Exercise description:
All of the data should be copied exactly, with the pictures left out.

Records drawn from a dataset
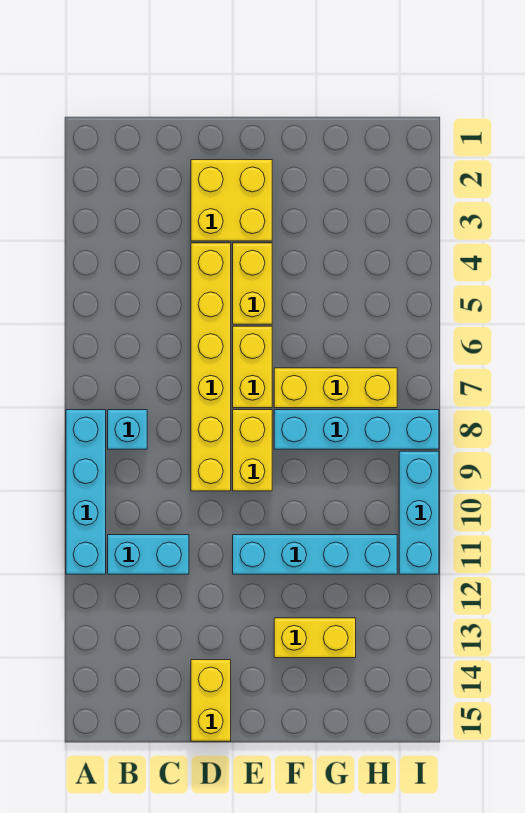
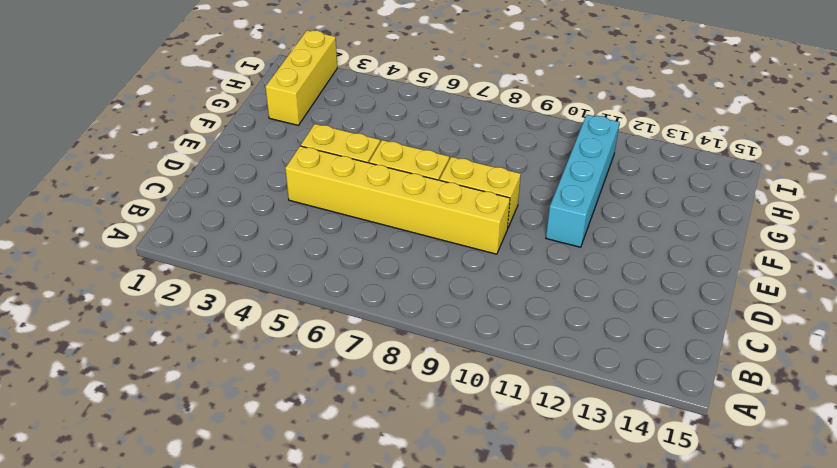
yellow brick G2:I2 level 1 -> yellow brick F7:H7 level 1
none -> cyan brick A8:A11 level 1
none -> cyan brick B8 level 1
none -> cyan brick B11:C11 level 1

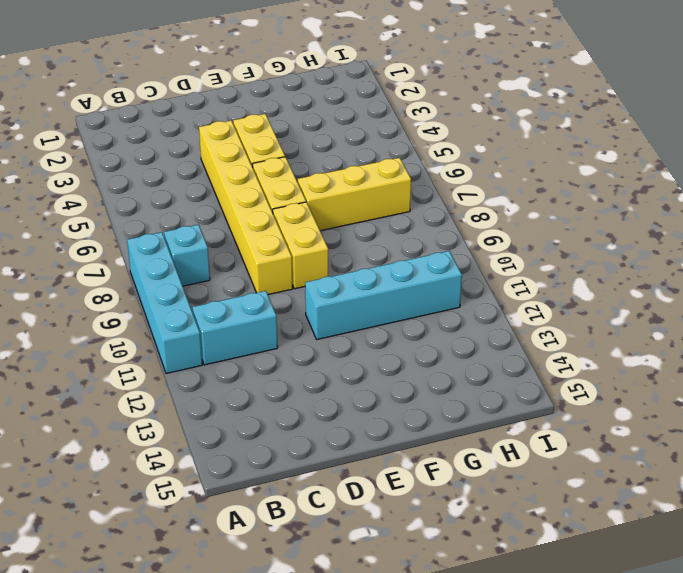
none -> yellow brick D2:E3 level 1
none -> yellow brick D14:D15 level 1
none -> cyan brick F8:I8 level 1

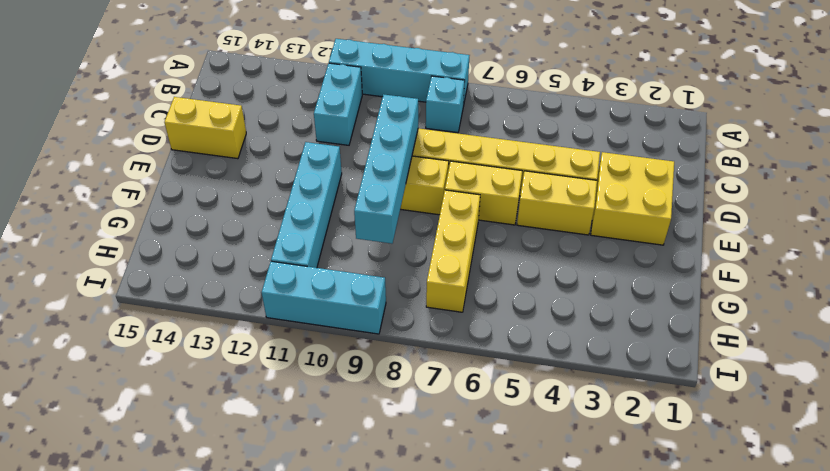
cyan brick D9:G9 level 2 -> cyan brick F8:I8 level 1
none -> yellow brick F13:G13 level 1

Output of the task:
yellow brick G2:I2 level 1 -> yellow brick F7:H7 level 1
none -> cyan brick A8:A11 level 1
none -> cyan brick B8 level 1
none -> cyan brick B11:C11 level 1

none -> yellow brick D2:E3 level 1
none -> yellow brick D14:D15 level 1
none -> cyan brick F8:I8 level 1

cyan brick D9:G9 level 2 -> cyan brick F8:I8 level 1
none -> yellow brick F13:G13 level 1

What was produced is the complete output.